# PROBLEM TO SOLVE
Each entry should be restated word for word, with all pictures left out.

Stored entries
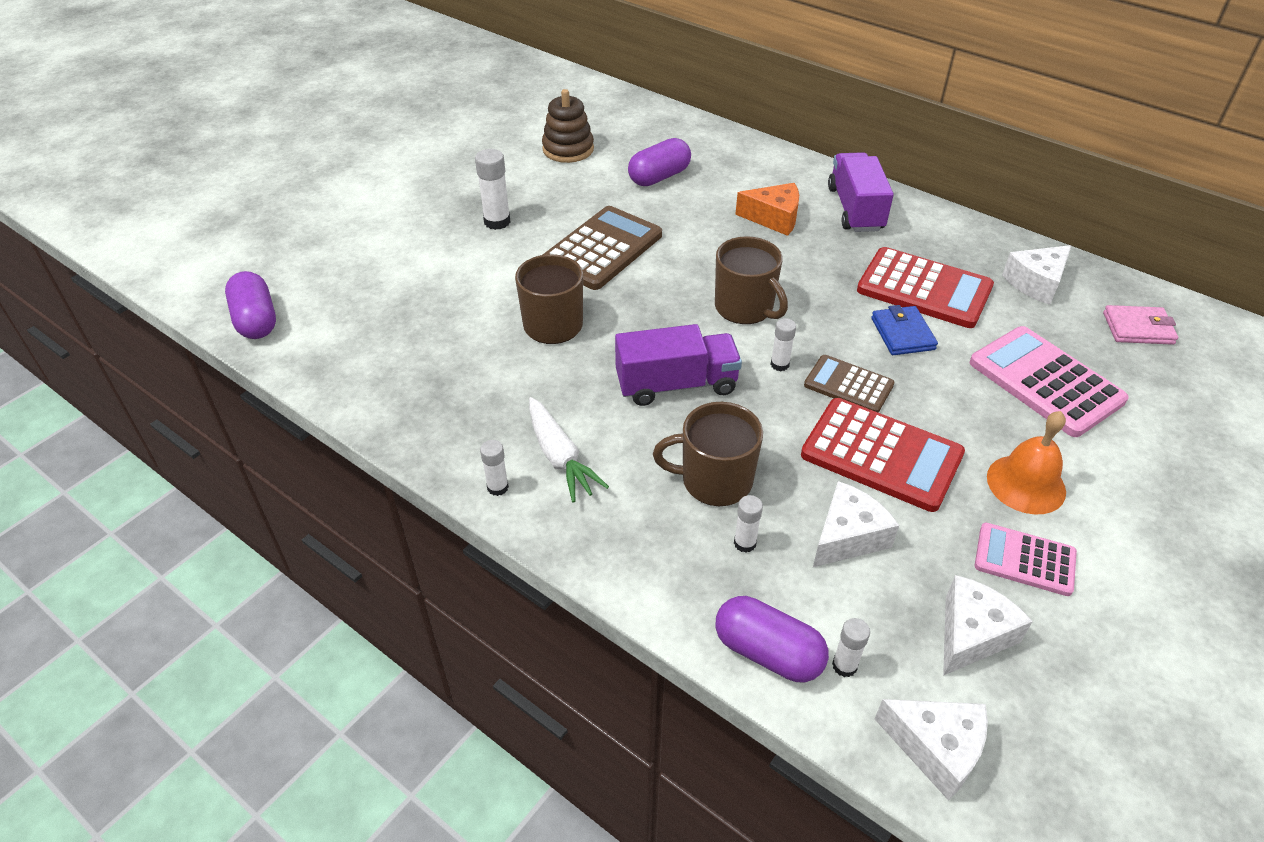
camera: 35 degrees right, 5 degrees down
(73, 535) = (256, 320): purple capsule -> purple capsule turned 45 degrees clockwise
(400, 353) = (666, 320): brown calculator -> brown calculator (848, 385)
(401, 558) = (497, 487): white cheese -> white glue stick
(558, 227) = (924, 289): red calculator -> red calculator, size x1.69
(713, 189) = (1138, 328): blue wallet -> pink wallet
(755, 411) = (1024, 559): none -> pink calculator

# TASK RESULT
camera: 35 degrees right, 5 degrees down
(73, 535) = (256, 320): purple capsule -> purple capsule turned 45 degrees clockwise
(400, 353) = (666, 320): brown calculator -> brown calculator (848, 385)
(401, 558) = (497, 487): white cheese -> white glue stick
(558, 227) = (924, 289): red calculator -> red calculator, size x1.69
(713, 189) = (1138, 328): blue wallet -> pink wallet
(755, 411) = (1024, 559): none -> pink calculator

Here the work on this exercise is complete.